DIRECTIONS FOR THIS TASK
Below are the entries; return every line among them that holds the word "GATE".

Top of RECORDS PROVIDED

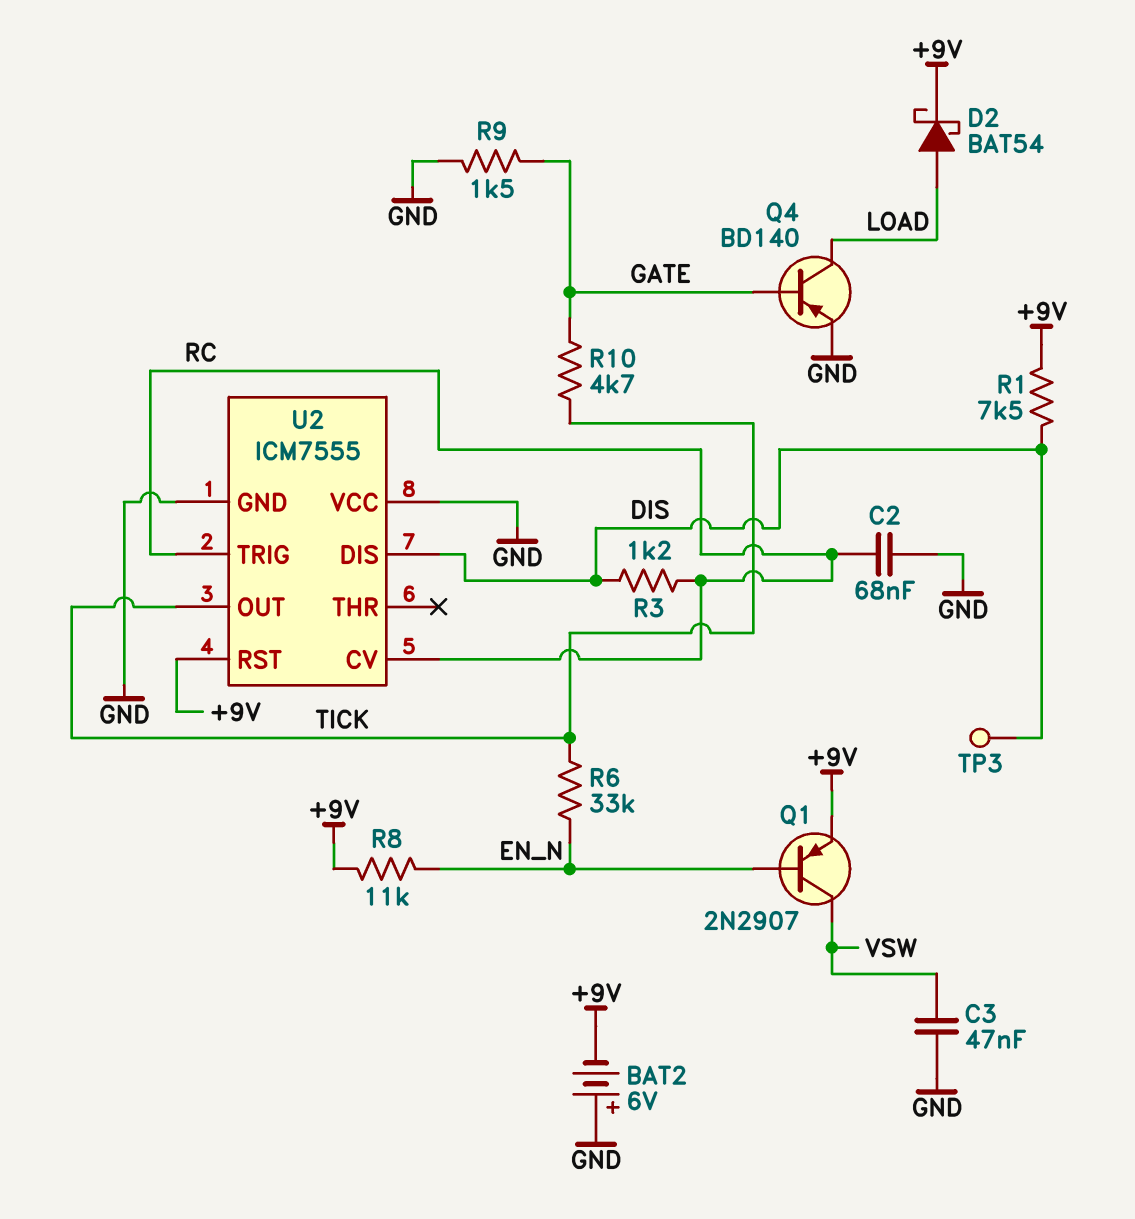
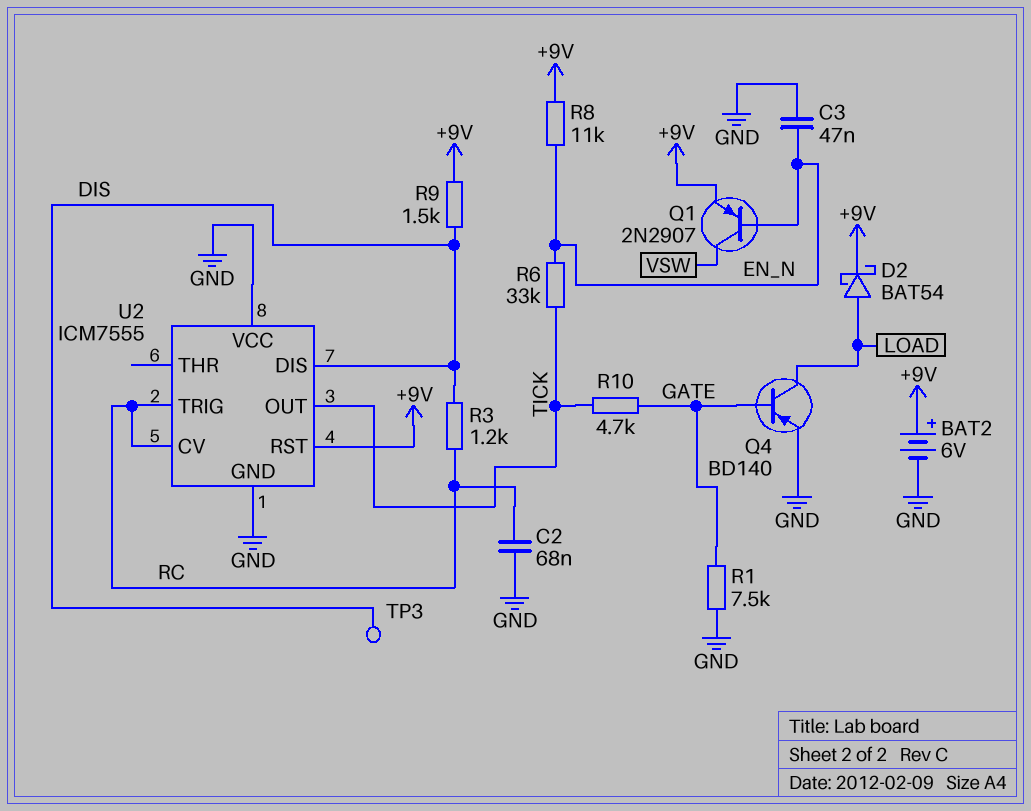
BAT2: 6V (plus GND, minus +9V) -> 6V (plus +9V, minus GND)
C3: 47nF (GND, VSW) -> 47nF (EN_N, GND)
R1: 7.5k (+9V, DIS) -> 7.5k (GATE, GND)
R9: 1.5k (GATE, GND) -> 1.5k (+9V, DIS)

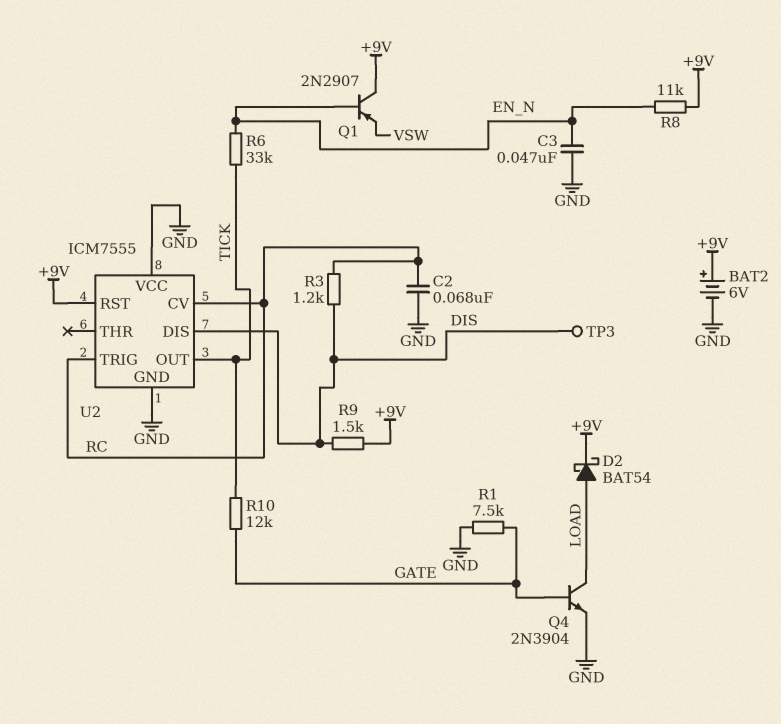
Q1: PNP 2N2907 (B EN_N, C VSW, E +9V) -> PNP 2N2907 (B EN_N, C +9V, E VSW)
Q4: PNP BD140 (B GATE, C LOAD, E GND) -> NPN 2N3904 (B GATE, C LOAD, E GND)
R10: 4.7k (GATE, TICK) -> 12k (GATE, TICK)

Bottom of RECORDS PROVIDED

FINAL ANSWER
R1: 7.5k (+9V, DIS) -> 7.5k (GATE, GND)
R9: 1.5k (GATE, GND) -> 1.5k (+9V, DIS)
Q4: PNP BD140 (B GATE, C LOAD, E GND) -> NPN 2N3904 (B GATE, C LOAD, E GND)
R10: 4.7k (GATE, TICK) -> 12k (GATE, TICK)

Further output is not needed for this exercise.